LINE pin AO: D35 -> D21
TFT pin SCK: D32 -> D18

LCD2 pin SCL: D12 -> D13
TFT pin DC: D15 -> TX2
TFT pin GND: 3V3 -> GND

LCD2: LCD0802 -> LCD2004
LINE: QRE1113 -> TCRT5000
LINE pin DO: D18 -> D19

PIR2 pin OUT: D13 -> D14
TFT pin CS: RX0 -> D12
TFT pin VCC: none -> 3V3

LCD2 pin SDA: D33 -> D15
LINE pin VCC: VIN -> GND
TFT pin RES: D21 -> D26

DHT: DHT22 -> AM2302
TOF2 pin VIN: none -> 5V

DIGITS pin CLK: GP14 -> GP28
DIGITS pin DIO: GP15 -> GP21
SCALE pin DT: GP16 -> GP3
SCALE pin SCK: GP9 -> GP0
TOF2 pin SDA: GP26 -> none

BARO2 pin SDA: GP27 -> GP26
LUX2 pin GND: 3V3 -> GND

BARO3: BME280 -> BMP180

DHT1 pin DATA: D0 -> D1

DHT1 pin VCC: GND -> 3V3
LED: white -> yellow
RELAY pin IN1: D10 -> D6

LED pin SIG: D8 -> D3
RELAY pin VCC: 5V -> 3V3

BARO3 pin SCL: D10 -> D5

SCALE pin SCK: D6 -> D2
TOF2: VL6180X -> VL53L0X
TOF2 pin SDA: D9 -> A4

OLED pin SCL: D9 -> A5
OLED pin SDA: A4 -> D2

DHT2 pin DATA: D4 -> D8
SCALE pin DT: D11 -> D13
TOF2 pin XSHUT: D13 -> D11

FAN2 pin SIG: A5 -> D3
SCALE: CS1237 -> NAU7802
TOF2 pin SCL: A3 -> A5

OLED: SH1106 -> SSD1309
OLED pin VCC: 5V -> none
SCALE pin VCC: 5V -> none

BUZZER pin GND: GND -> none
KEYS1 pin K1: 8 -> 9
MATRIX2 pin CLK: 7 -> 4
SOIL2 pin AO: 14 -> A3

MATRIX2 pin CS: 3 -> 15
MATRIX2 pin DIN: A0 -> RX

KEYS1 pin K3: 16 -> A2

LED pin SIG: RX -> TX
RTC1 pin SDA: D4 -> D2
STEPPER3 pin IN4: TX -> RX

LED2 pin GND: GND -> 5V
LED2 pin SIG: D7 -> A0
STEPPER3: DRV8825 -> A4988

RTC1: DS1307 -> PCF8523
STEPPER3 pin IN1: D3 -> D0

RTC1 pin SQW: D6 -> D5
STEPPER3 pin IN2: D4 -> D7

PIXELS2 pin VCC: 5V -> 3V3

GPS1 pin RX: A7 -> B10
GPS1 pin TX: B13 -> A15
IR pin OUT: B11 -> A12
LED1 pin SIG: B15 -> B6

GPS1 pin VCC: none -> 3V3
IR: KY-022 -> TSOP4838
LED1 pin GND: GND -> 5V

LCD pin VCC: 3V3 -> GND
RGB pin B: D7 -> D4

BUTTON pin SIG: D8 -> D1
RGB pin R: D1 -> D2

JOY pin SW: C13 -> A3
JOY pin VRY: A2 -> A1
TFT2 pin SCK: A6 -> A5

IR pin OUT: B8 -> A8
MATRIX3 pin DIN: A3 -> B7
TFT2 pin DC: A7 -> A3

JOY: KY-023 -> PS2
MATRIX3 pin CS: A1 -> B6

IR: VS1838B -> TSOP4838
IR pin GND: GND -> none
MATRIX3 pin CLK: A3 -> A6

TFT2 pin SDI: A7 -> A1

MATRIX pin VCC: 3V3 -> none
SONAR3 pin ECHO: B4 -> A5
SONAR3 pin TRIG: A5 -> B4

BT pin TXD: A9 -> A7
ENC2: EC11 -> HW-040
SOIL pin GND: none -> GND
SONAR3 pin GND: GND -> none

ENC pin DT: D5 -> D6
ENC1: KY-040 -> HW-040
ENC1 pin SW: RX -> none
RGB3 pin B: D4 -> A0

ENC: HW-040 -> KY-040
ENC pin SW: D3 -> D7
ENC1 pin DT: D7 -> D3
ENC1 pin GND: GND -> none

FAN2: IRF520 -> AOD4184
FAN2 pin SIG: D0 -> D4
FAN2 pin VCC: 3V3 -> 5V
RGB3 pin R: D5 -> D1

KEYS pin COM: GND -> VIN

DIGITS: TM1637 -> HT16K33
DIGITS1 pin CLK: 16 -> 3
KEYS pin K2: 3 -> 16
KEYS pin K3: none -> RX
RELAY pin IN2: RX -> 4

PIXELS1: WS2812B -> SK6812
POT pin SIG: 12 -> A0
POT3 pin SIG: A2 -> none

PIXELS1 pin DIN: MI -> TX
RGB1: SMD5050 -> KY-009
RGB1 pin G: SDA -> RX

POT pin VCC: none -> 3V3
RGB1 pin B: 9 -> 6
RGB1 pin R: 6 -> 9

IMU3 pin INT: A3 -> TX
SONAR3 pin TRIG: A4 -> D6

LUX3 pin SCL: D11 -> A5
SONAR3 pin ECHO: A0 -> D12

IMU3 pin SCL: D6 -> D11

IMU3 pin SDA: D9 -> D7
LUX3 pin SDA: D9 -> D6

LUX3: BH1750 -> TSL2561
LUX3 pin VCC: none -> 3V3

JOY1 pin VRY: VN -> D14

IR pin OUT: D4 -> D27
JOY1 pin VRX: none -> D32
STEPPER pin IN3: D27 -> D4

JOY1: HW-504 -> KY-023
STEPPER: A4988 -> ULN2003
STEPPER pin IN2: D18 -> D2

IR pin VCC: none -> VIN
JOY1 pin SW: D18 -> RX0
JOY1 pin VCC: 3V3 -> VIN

## Work item
Using the entries above, please restate each one word for word.

## Answer space
LINE pin AO: D35 -> D21
TFT pin SCK: D32 -> D18

LCD2 pin SCL: D12 -> D13
TFT pin DC: D15 -> TX2
TFT pin GND: 3V3 -> GND

LCD2: LCD0802 -> LCD2004
LINE: QRE1113 -> TCRT5000
LINE pin DO: D18 -> D19

PIR2 pin OUT: D13 -> D14
TFT pin CS: RX0 -> D12
TFT pin VCC: none -> 3V3

LCD2 pin SDA: D33 -> D15
LINE pin VCC: VIN -> GND
TFT pin RES: D21 -> D26

DHT: DHT22 -> AM2302
TOF2 pin VIN: none -> 5V

DIGITS pin CLK: GP14 -> GP28
DIGITS pin DIO: GP15 -> GP21
SCALE pin DT: GP16 -> GP3
SCALE pin SCK: GP9 -> GP0
TOF2 pin SDA: GP26 -> none

BARO2 pin SDA: GP27 -> GP26
LUX2 pin GND: 3V3 -> GND

BARO3: BME280 -> BMP180

DHT1 pin DATA: D0 -> D1

DHT1 pin VCC: GND -> 3V3
LED: white -> yellow
RELAY pin IN1: D10 -> D6

LED pin SIG: D8 -> D3
RELAY pin VCC: 5V -> 3V3

BARO3 pin SCL: D10 -> D5

SCALE pin SCK: D6 -> D2
TOF2: VL6180X -> VL53L0X
TOF2 pin SDA: D9 -> A4

OLED pin SCL: D9 -> A5
OLED pin SDA: A4 -> D2

DHT2 pin DATA: D4 -> D8
SCALE pin DT: D11 -> D13
TOF2 pin XSHUT: D13 -> D11

FAN2 pin SIG: A5 -> D3
SCALE: CS1237 -> NAU7802
TOF2 pin SCL: A3 -> A5

OLED: SH1106 -> SSD1309
OLED pin VCC: 5V -> none
SCALE pin VCC: 5V -> none

BUZZER pin GND: GND -> none
KEYS1 pin K1: 8 -> 9
MATRIX2 pin CLK: 7 -> 4
SOIL2 pin AO: 14 -> A3

MATRIX2 pin CS: 3 -> 15
MATRIX2 pin DIN: A0 -> RX

KEYS1 pin K3: 16 -> A2

LED pin SIG: RX -> TX
RTC1 pin SDA: D4 -> D2
STEPPER3 pin IN4: TX -> RX

LED2 pin GND: GND -> 5V
LED2 pin SIG: D7 -> A0
STEPPER3: DRV8825 -> A4988

RTC1: DS1307 -> PCF8523
STEPPER3 pin IN1: D3 -> D0

RTC1 pin SQW: D6 -> D5
STEPPER3 pin IN2: D4 -> D7

PIXELS2 pin VCC: 5V -> 3V3

GPS1 pin RX: A7 -> B10
GPS1 pin TX: B13 -> A15
IR pin OUT: B11 -> A12
LED1 pin SIG: B15 -> B6

GPS1 pin VCC: none -> 3V3
IR: KY-022 -> TSOP4838
LED1 pin GND: GND -> 5V

LCD pin VCC: 3V3 -> GND
RGB pin B: D7 -> D4

BUTTON pin SIG: D8 -> D1
RGB pin R: D1 -> D2

JOY pin SW: C13 -> A3
JOY pin VRY: A2 -> A1
TFT2 pin SCK: A6 -> A5

IR pin OUT: B8 -> A8
MATRIX3 pin DIN: A3 -> B7
TFT2 pin DC: A7 -> A3

JOY: KY-023 -> PS2
MATRIX3 pin CS: A1 -> B6

IR: VS1838B -> TSOP4838
IR pin GND: GND -> none
MATRIX3 pin CLK: A3 -> A6

TFT2 pin SDI: A7 -> A1

MATRIX pin VCC: 3V3 -> none
SONAR3 pin ECHO: B4 -> A5
SONAR3 pin TRIG: A5 -> B4

BT pin TXD: A9 -> A7
ENC2: EC11 -> HW-040
SOIL pin GND: none -> GND
SONAR3 pin GND: GND -> none

ENC pin DT: D5 -> D6
ENC1: KY-040 -> HW-040
ENC1 pin SW: RX -> none
RGB3 pin B: D4 -> A0

ENC: HW-040 -> KY-040
ENC pin SW: D3 -> D7
ENC1 pin DT: D7 -> D3
ENC1 pin GND: GND -> none

FAN2: IRF520 -> AOD4184
FAN2 pin SIG: D0 -> D4
FAN2 pin VCC: 3V3 -> 5V
RGB3 pin R: D5 -> D1

KEYS pin COM: GND -> VIN

DIGITS: TM1637 -> HT16K33
DIGITS1 pin CLK: 16 -> 3
KEYS pin K2: 3 -> 16
KEYS pin K3: none -> RX
RELAY pin IN2: RX -> 4

PIXELS1: WS2812B -> SK6812
POT pin SIG: 12 -> A0
POT3 pin SIG: A2 -> none

PIXELS1 pin DIN: MI -> TX
RGB1: SMD5050 -> KY-009
RGB1 pin G: SDA -> RX

POT pin VCC: none -> 3V3
RGB1 pin B: 9 -> 6
RGB1 pin R: 6 -> 9

IMU3 pin INT: A3 -> TX
SONAR3 pin TRIG: A4 -> D6

LUX3 pin SCL: D11 -> A5
SONAR3 pin ECHO: A0 -> D12

IMU3 pin SCL: D6 -> D11

IMU3 pin SDA: D9 -> D7
LUX3 pin SDA: D9 -> D6

LUX3: BH1750 -> TSL2561
LUX3 pin VCC: none -> 3V3

JOY1 pin VRY: VN -> D14

IR pin OUT: D4 -> D27
JOY1 pin VRX: none -> D32
STEPPER pin IN3: D27 -> D4

JOY1: HW-504 -> KY-023
STEPPER: A4988 -> ULN2003
STEPPER pin IN2: D18 -> D2

IR pin VCC: none -> VIN
JOY1 pin SW: D18 -> RX0
JOY1 pin VCC: 3V3 -> VIN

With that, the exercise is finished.